- EXERCISE INPUT:
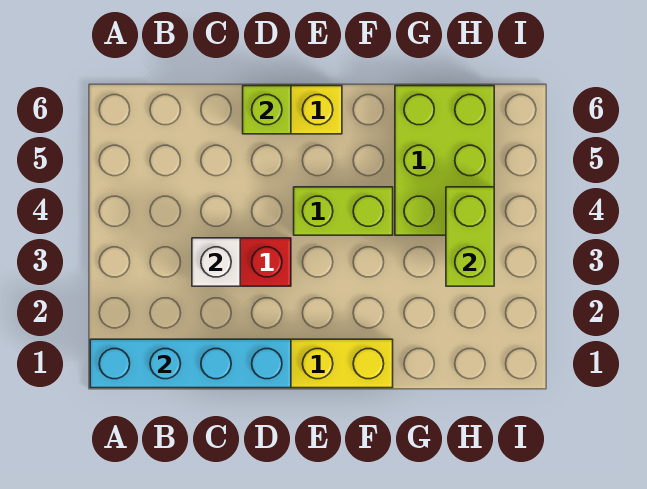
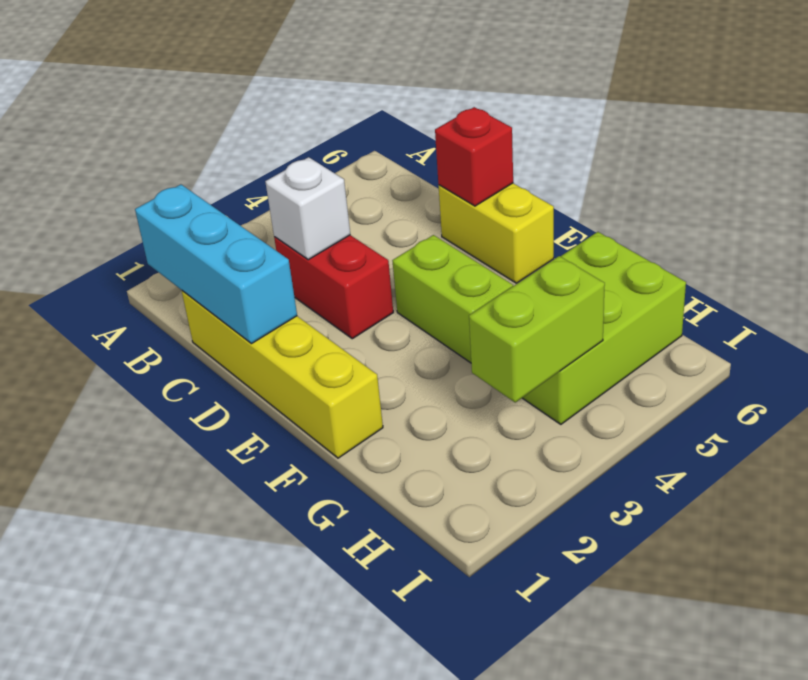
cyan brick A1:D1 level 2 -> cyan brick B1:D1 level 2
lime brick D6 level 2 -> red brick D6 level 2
---
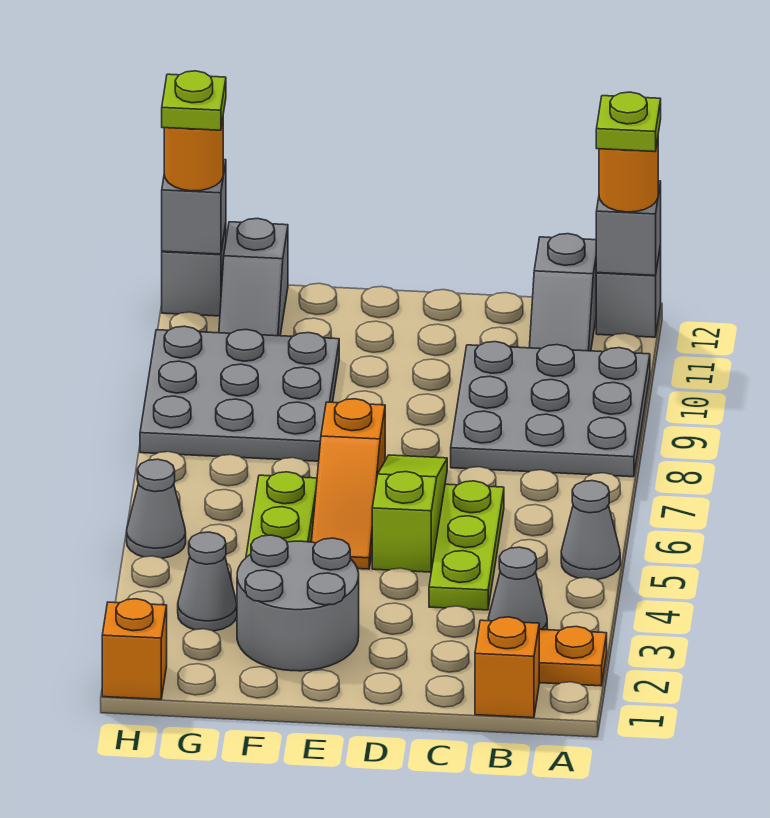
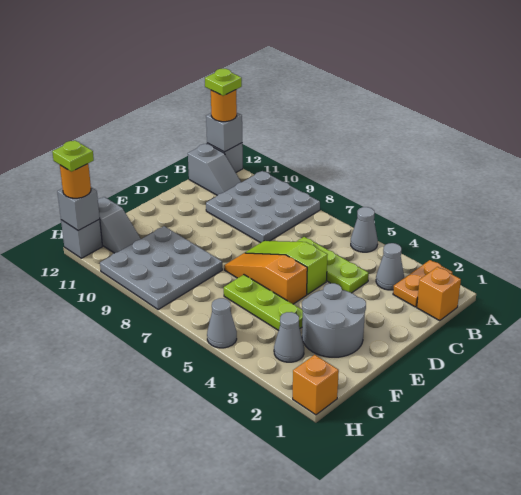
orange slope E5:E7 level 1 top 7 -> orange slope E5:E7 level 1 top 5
---
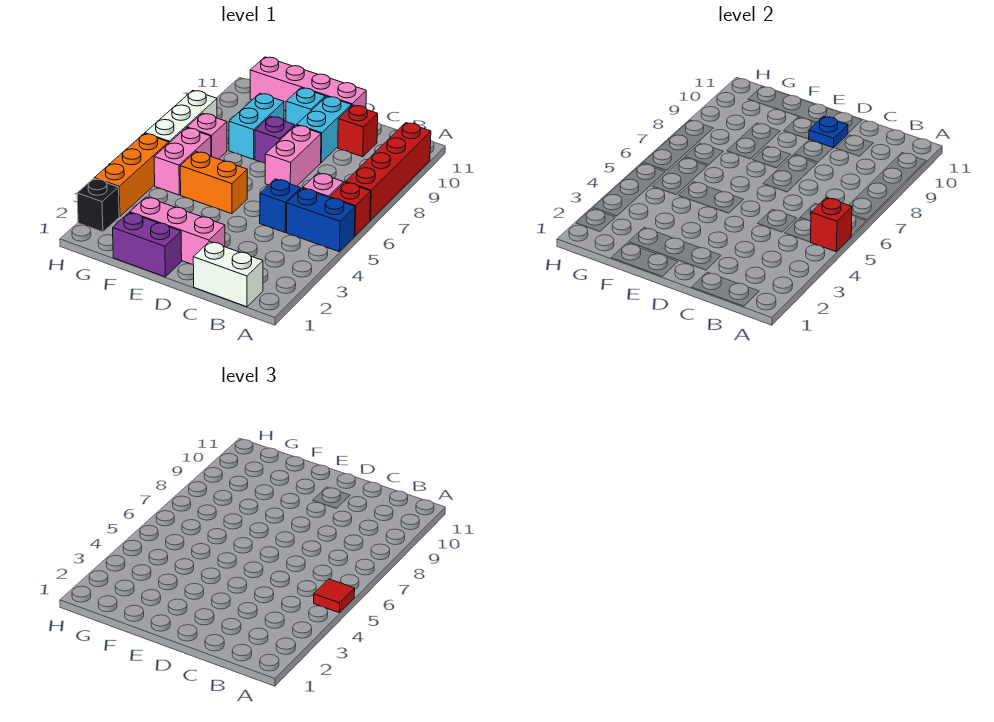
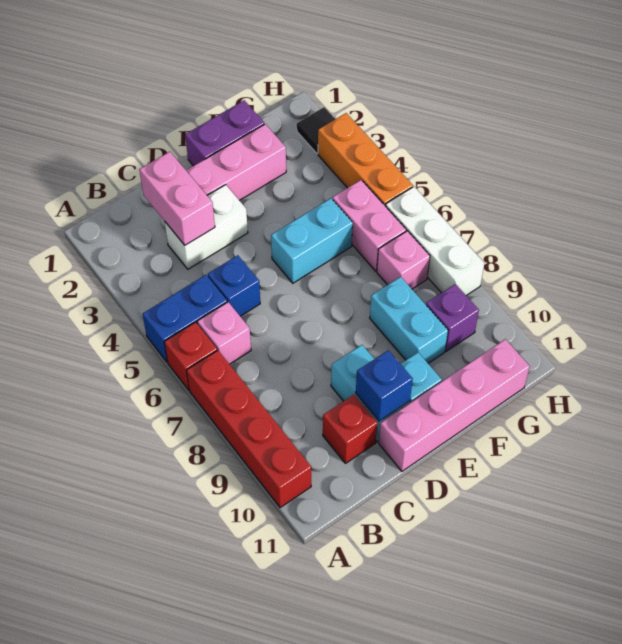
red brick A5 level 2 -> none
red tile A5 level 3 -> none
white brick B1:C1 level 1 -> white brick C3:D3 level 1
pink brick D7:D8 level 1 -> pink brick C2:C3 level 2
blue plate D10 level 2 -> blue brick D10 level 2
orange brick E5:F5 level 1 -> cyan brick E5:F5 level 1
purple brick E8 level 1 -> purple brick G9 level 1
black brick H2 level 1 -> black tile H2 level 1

- WHAT NEEDS TO BE DONE: From the records above, transcribe exactly the run of lines that opens with the line holding "cyan brick A1:D1" and closes with the line holding "lime brick D6 level 2 -> red brick D6 level 2", both included.

- ANSWER TO THE EXERCISE:
cyan brick A1:D1 level 2 -> cyan brick B1:D1 level 2
lime brick D6 level 2 -> red brick D6 level 2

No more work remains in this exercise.